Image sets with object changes
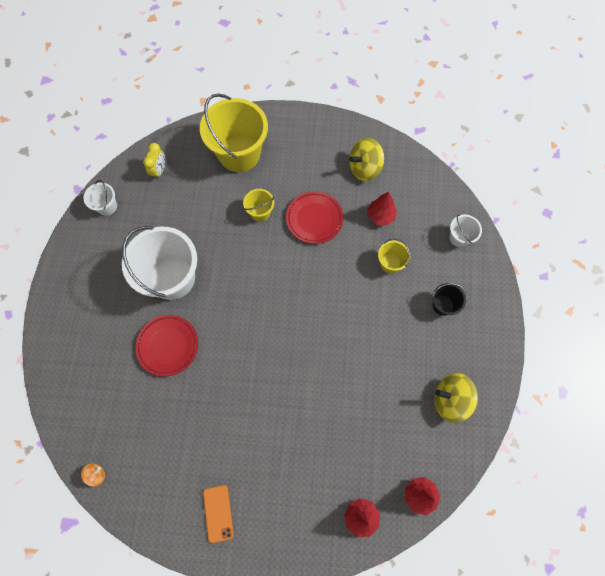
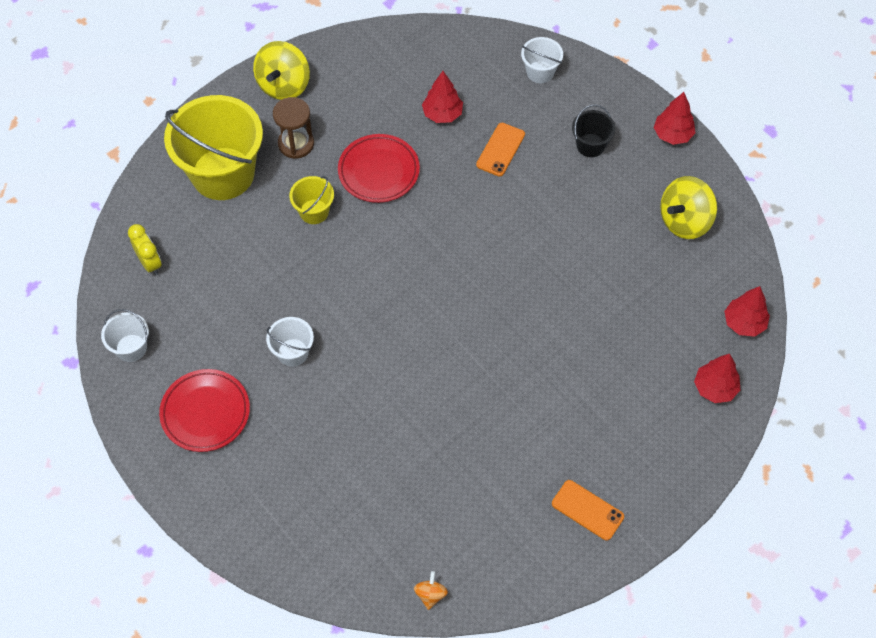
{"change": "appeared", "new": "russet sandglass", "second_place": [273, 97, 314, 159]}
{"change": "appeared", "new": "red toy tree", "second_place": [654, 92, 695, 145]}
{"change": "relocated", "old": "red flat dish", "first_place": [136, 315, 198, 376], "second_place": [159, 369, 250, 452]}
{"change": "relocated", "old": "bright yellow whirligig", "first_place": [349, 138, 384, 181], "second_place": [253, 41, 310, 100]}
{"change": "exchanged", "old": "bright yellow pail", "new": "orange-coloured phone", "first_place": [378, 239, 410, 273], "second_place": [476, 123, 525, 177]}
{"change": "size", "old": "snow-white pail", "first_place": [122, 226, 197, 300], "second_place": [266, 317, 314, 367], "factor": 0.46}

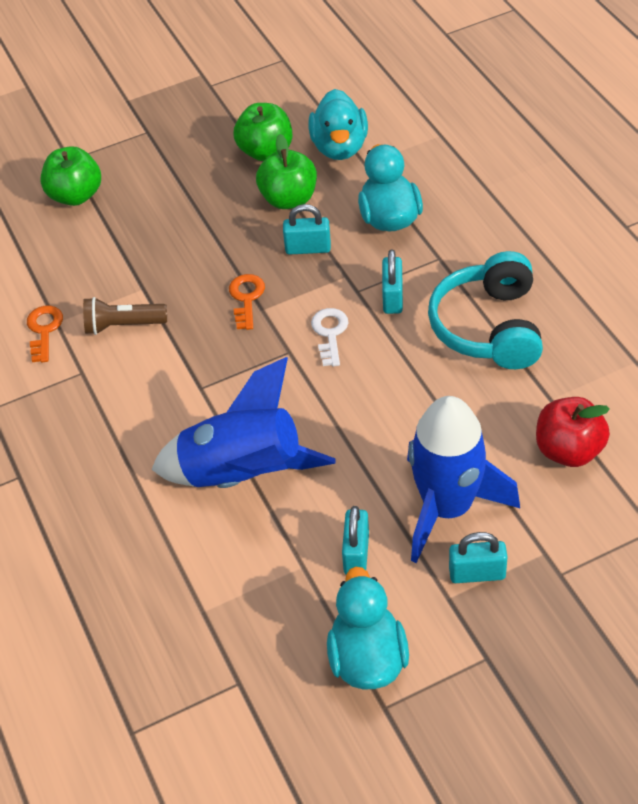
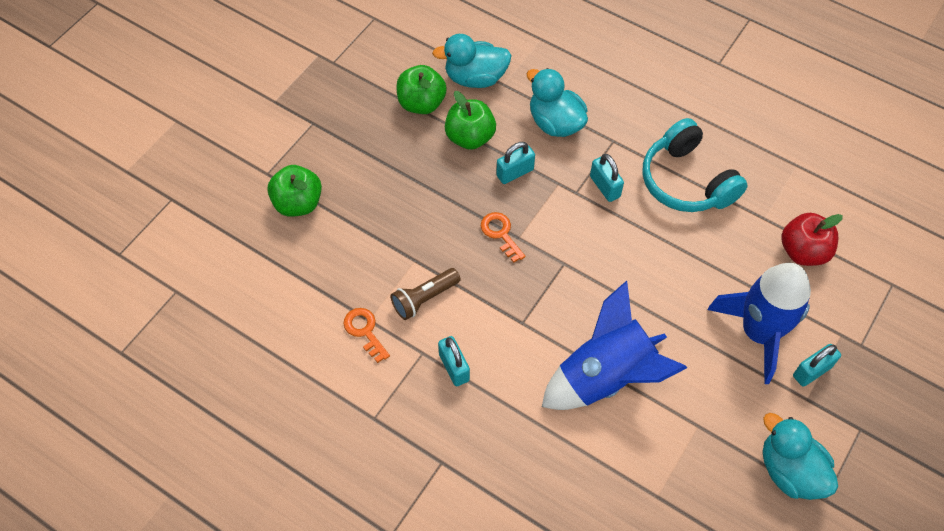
{"change": "missing", "old": "snow-white door key", "first_place": [311, 308, 349, 366]}
{"change": "relocated", "old": "aqua small lock", "first_place": [342, 506, 369, 574], "second_place": [438, 336, 470, 386]}
{"change": "spun", "old": "aqua rubber duck", "first_place": [308, 89, 368, 160], "second_place": [432, 34, 512, 88], "degrees": 120}

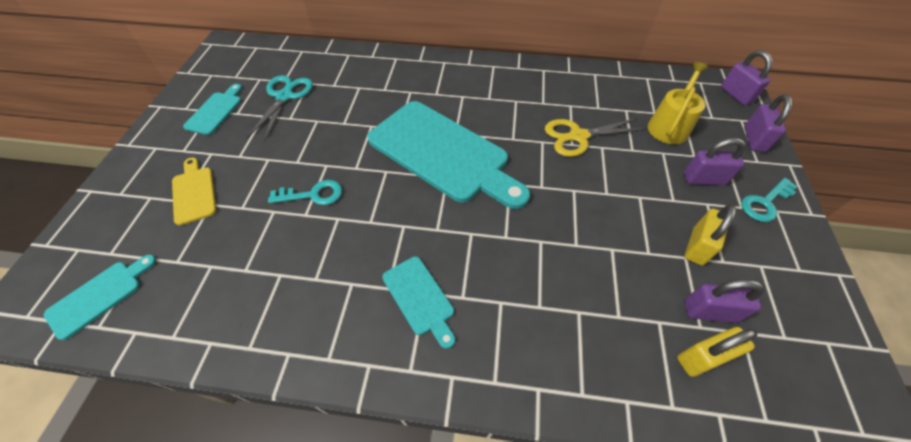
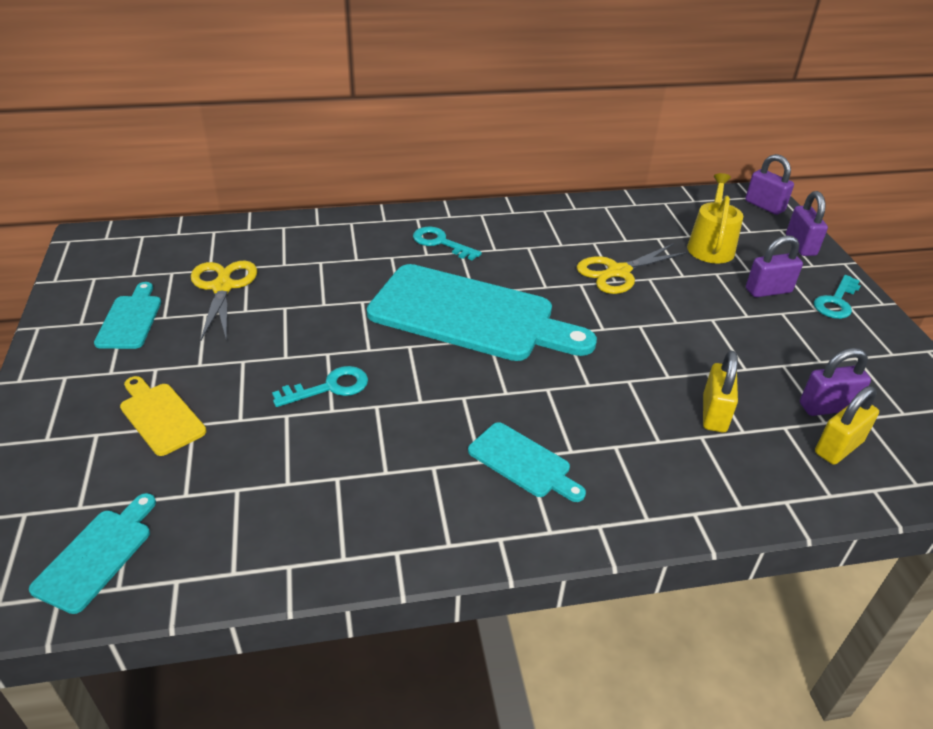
{"change": "appeared", "new": "aqua door key", "second_place": [413, 227, 482, 261]}
{"change": "relocated", "old": "bright yellow small lock", "first_place": [685, 204, 736, 265], "second_place": [703, 351, 738, 433]}
{"change": "colour", "old": "aqua scissors", "new": "bright yellow scissors", "first_place": [247, 75, 313, 141], "second_place": [191, 261, 257, 341]}

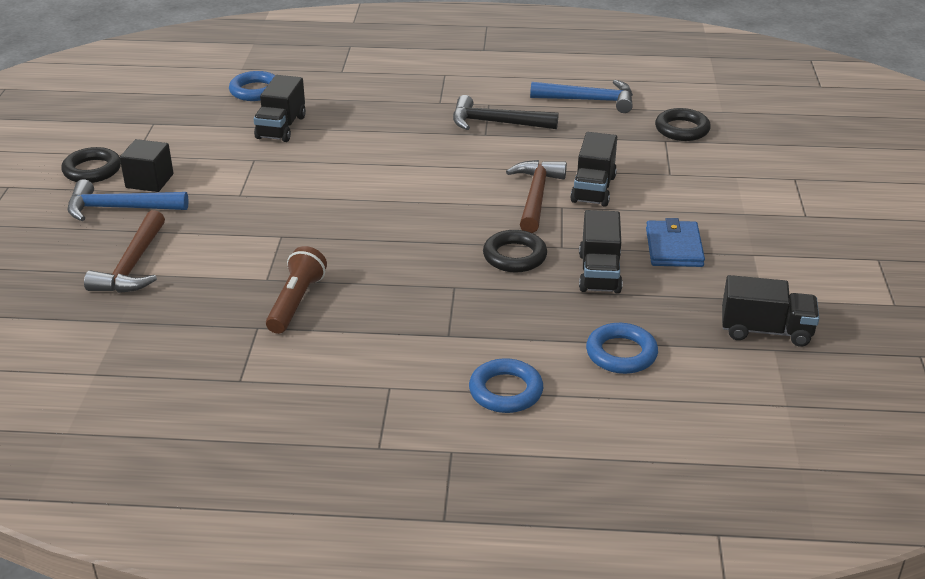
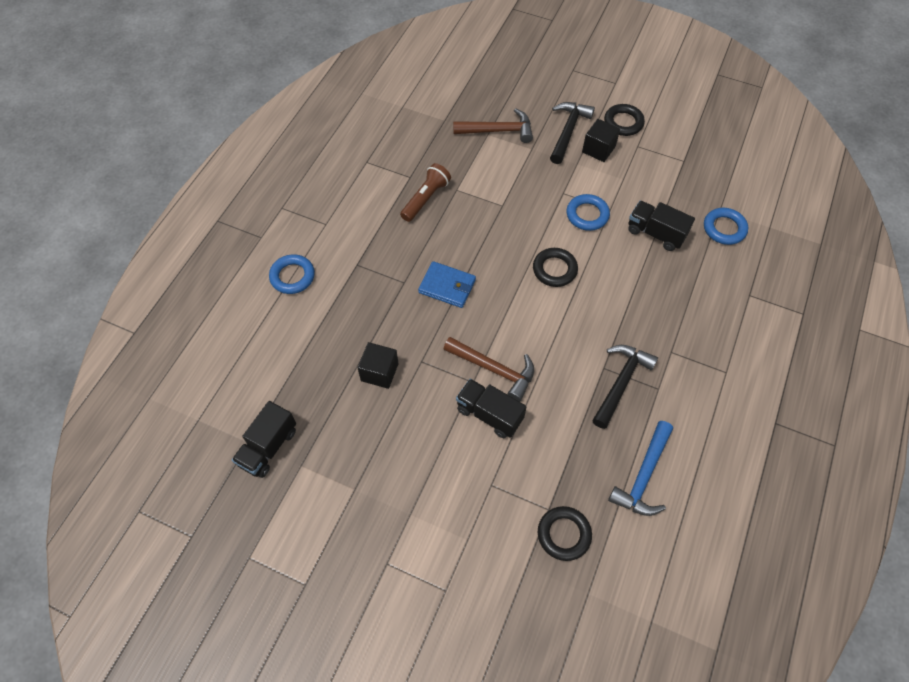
{"change": "relocated", "old": "jet-black ring", "first_place": [483, 230, 547, 272], "second_place": [533, 248, 578, 287]}
{"change": "relocated", "old": "cobalt ring", "first_place": [586, 323, 658, 374], "second_place": [567, 194, 610, 231]}
{"change": "relocated", "old": "cobalt wallet", "first_place": [646, 218, 705, 267], "second_place": [418, 261, 476, 308]}
{"change": "exchanged", "old": "jet-black toy truck", "new": "jet-black cube", "first_place": [579, 210, 623, 294], "second_place": [358, 342, 399, 389]}
{"change": "colour", "old": "cobalt carpenter's hammer", "new": "jet-black carpenter's hammer", "first_place": [68, 179, 189, 221], "second_place": [550, 102, 595, 164]}
{"change": "spun", "old": "russet carpenter's hammer", "first_place": [84, 210, 165, 293], "second_place": [453, 108, 533, 143], "degrees": 150}
{"change": "spun", "old": "russet flashlight", "first_place": [266, 246, 327, 334], "second_place": [400, 163, 451, 222], "degrees": -90}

→ Your assignment
The expected answer is a copy of each line in the records that holds the word "ring".

→ Response for this exercise
{"change": "relocated", "old": "jet-black ring", "first_place": [483, 230, 547, 272], "second_place": [533, 248, 578, 287]}
{"change": "relocated", "old": "cobalt ring", "first_place": [586, 323, 658, 374], "second_place": [567, 194, 610, 231]}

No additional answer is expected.